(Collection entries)

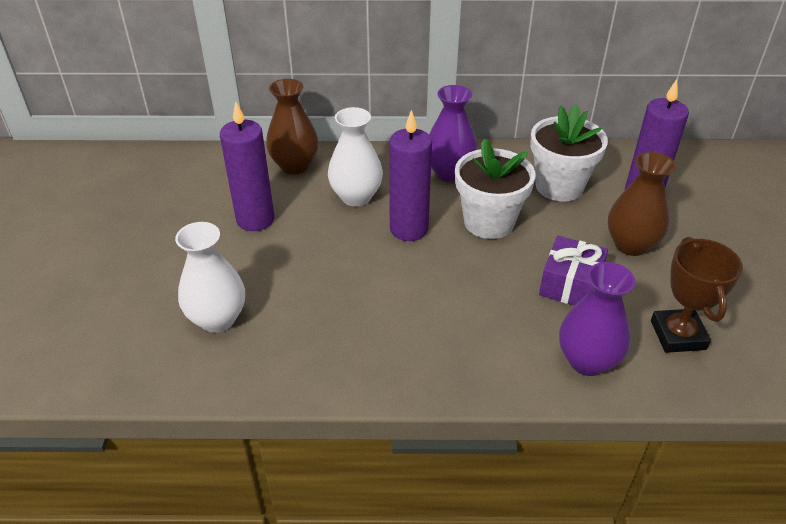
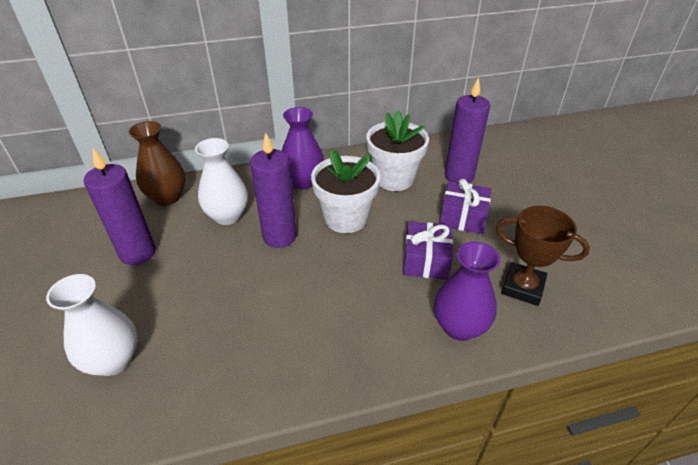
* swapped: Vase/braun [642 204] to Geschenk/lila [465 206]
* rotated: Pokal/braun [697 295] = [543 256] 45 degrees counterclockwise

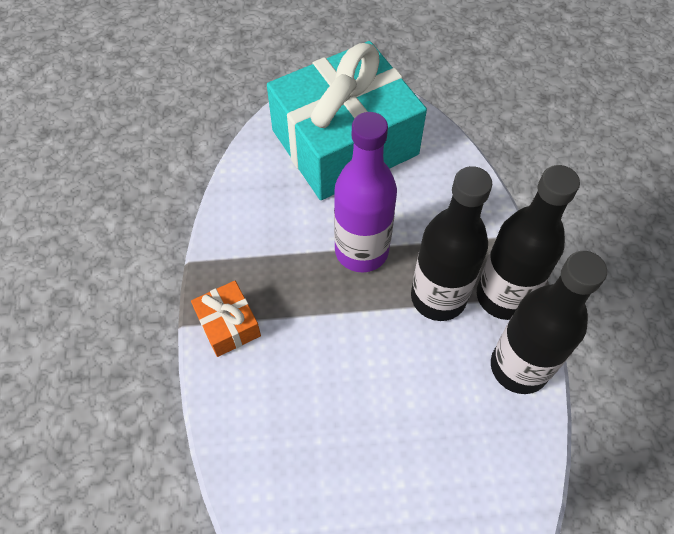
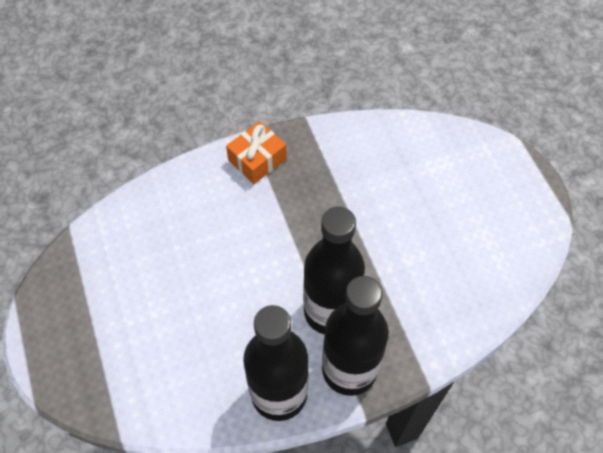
* gone: Geschenk/türkis [347 120]
* gone: Flasche/lila [365 192]

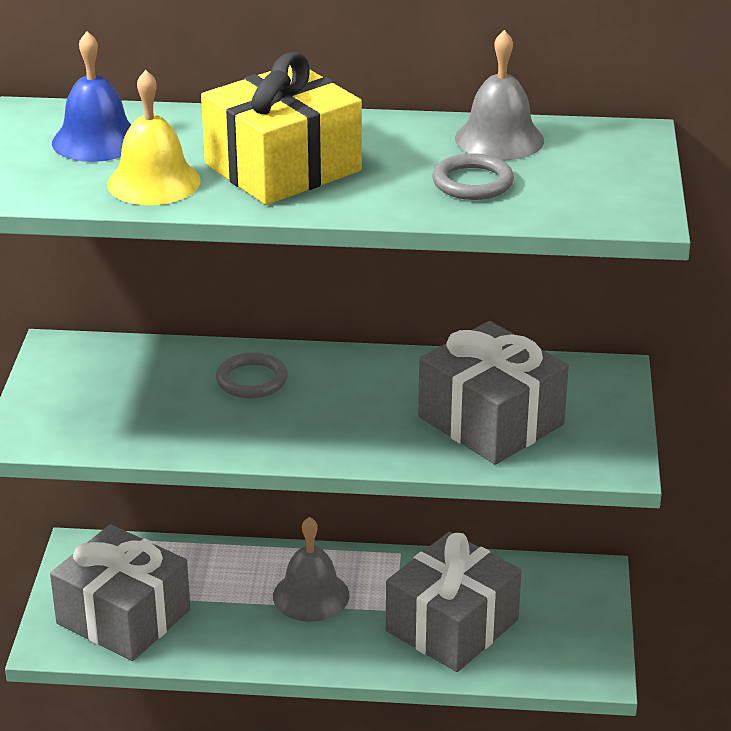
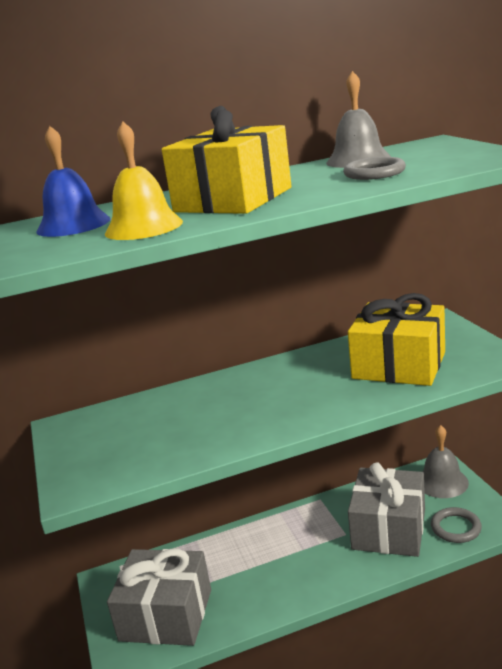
* shifted: Ring/grau [252 375] to [456 525]
* shifted: Glocke/grau [311 569] to [445 461]
* repainted: Geschenk/grau [493 393] to Geschenk/gelb [396 339]

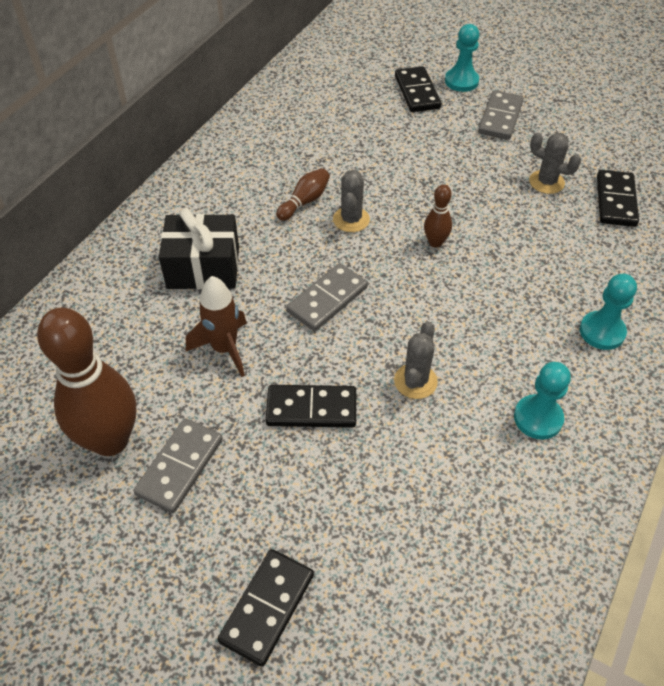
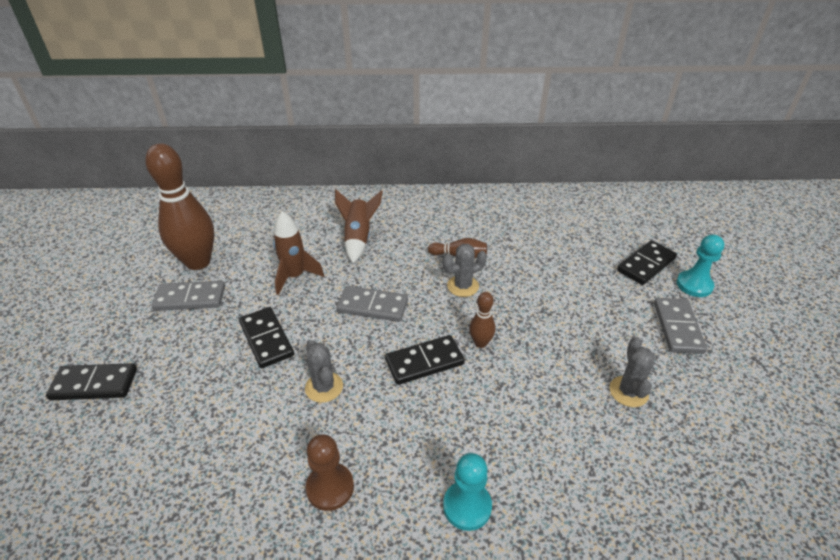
* shifted: Dominostein/schwarz [618 198] to [425 360]
* swapped: Geschenk/schwarz [199 248] to Rakete/braun [359 226]
* repainted: Bauer/türkis [542 401] to Bauer/braun [330 472]
* rotated: Kaktus/grau [416 360] = [324 371] 75 degrees clockwise
* rotated: Dominostein/grau [501 115] = [680 326] 75 degrees counterclockwise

BRIEF: Could you please write out exactly the lines from the start of the entries above through the line that holds "to [425 360]", both included, with no pictures?

ANSWER AREA:
* swapped: Vase/braun [642 204] to Geschenk/lila [465 206]
* rotated: Pokal/braun [697 295] = [543 256] 45 degrees counterclockwise

* gone: Geschenk/türkis [347 120]
* gone: Flasche/lila [365 192]

* shifted: Ring/grau [252 375] to [456 525]
* shifted: Glocke/grau [311 569] to [445 461]
* repainted: Geschenk/grau [493 393] to Geschenk/gelb [396 339]

* shifted: Dominostein/schwarz [618 198] to [425 360]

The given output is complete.